Word for word, repeat the data that follows. Do not include the pictures.

The input: Begin

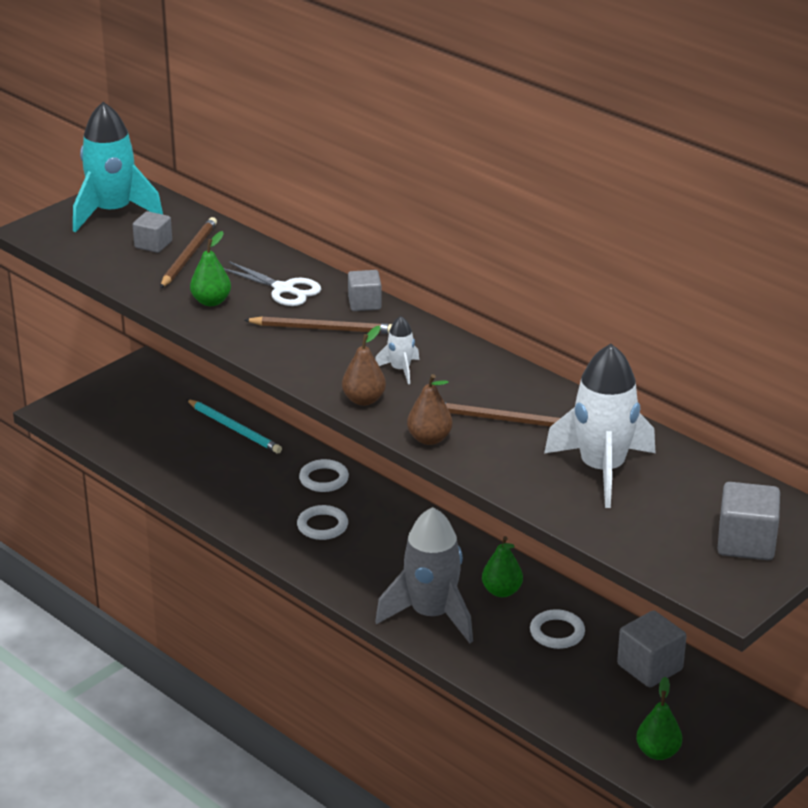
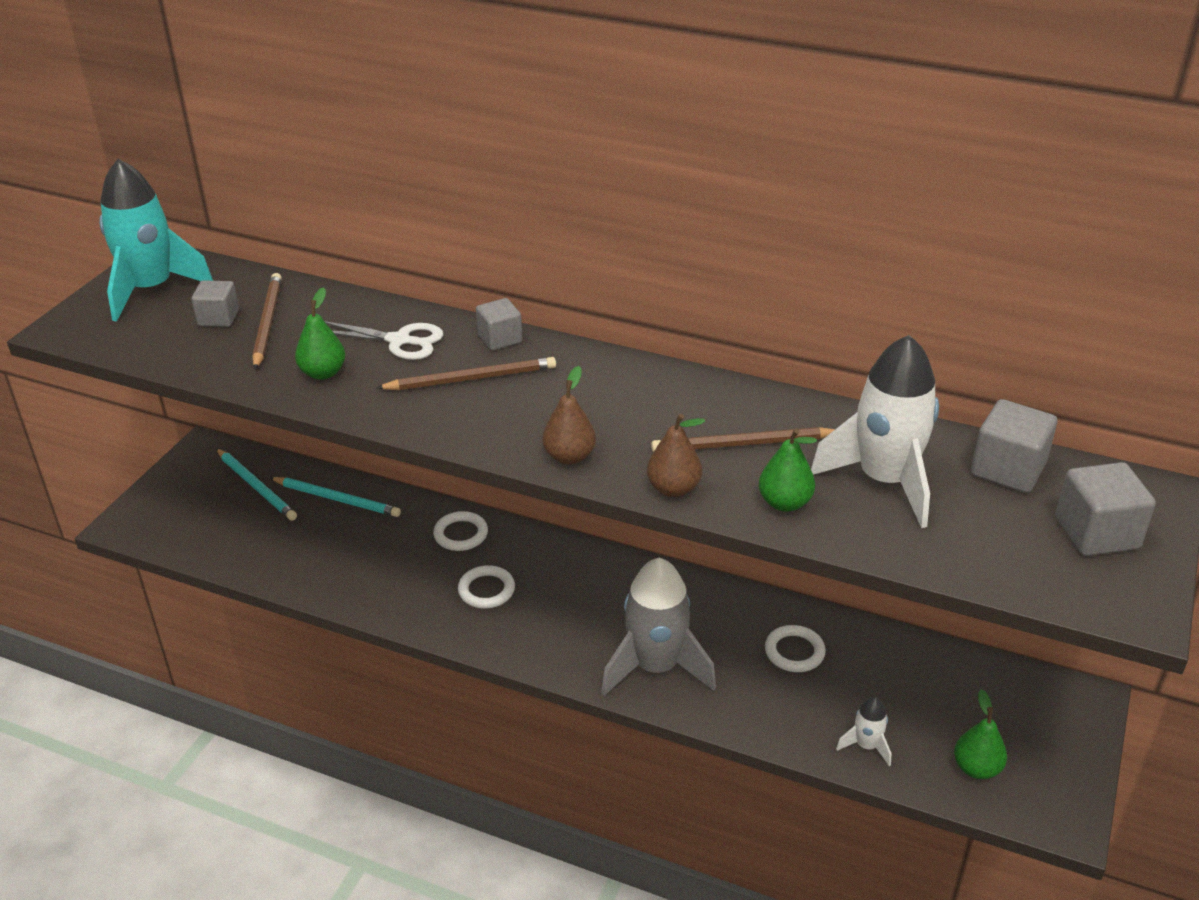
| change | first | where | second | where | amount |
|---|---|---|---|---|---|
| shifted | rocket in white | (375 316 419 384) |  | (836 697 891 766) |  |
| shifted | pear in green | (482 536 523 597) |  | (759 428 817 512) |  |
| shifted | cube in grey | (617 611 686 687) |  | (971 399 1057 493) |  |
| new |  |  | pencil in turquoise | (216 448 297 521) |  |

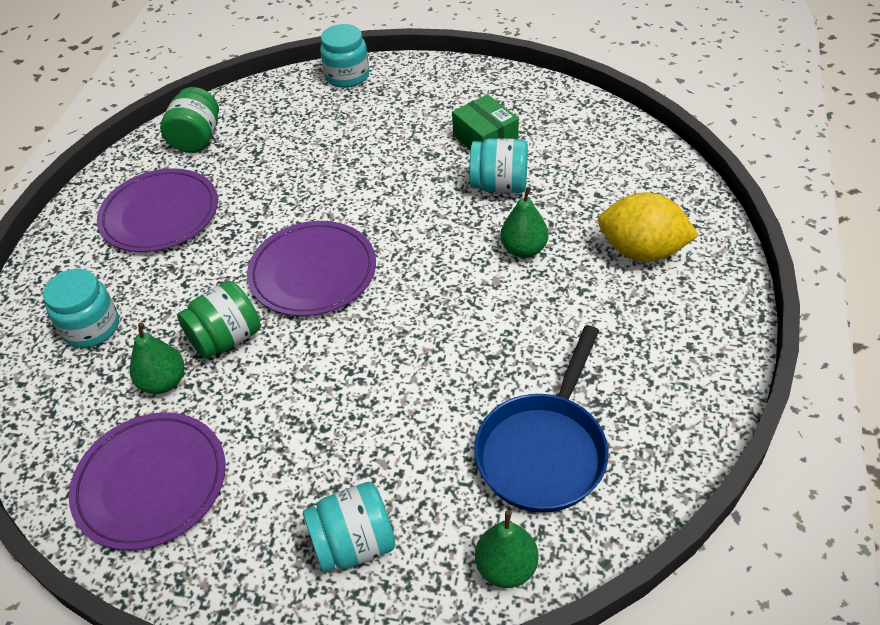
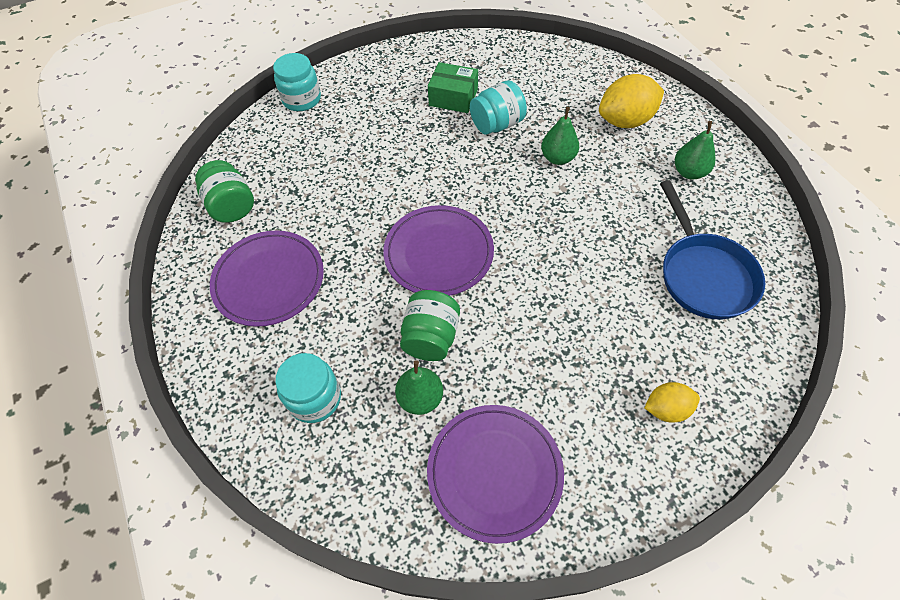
| change | first | where | second | where | amount |
|---|---|---|---|---|---|
| swapped | jar in turquoise | (303 482 395 572) | lemon in yellow | (644 382 700 423) |  |
| shifted | pear in green | (475 511 539 588) |  | (675 121 716 180) |  |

The input: End

Finished exercise:
| change | first | where | second | where | amount |
|---|---|---|---|---|---|
| shifted | rocket in white | (375 316 419 384) |  | (836 697 891 766) |  |
| shifted | pear in green | (482 536 523 597) |  | (759 428 817 512) |  |
| shifted | cube in grey | (617 611 686 687) |  | (971 399 1057 493) |  |
| new |  |  | pencil in turquoise | (216 448 297 521) |  |

| change | first | where | second | where | amount |
|---|---|---|---|---|---|
| swapped | jar in turquoise | (303 482 395 572) | lemon in yellow | (644 382 700 423) |  |
| shifted | pear in green | (475 511 539 588) |  | (675 121 716 180) |  |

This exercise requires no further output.